THE RECORDS>
※ ※ ※
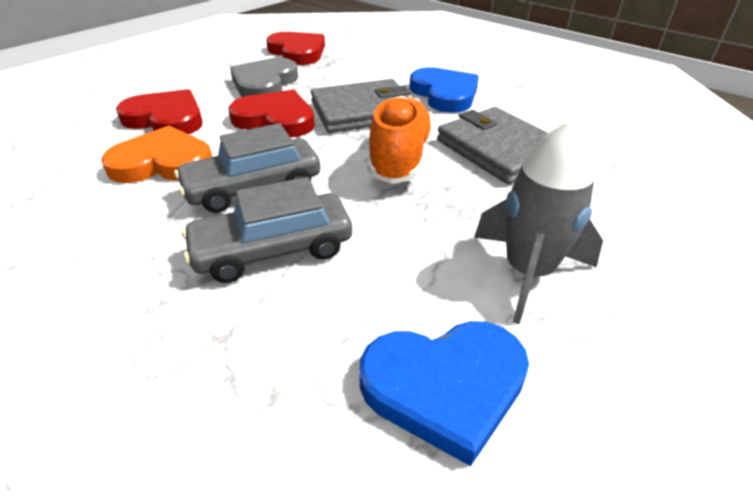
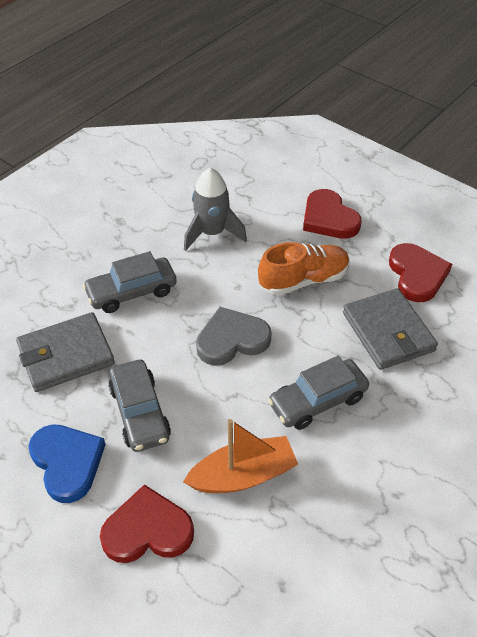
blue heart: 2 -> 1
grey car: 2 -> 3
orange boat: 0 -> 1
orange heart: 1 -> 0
※ ※ ※
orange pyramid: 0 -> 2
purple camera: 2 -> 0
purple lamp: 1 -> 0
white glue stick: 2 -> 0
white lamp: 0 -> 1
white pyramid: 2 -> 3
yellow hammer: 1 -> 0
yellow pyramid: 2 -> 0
※ ※ ※
EXERCISE AIM> In the material above, transcribe exactly the lines beginning at the one with "white pyramid: 2 -> 3" and ending at the one with "yellow pyramid: 2 -> 0", both included.

YOUR RESPONSE>
white pyramid: 2 -> 3
yellow hammer: 1 -> 0
yellow pyramid: 2 -> 0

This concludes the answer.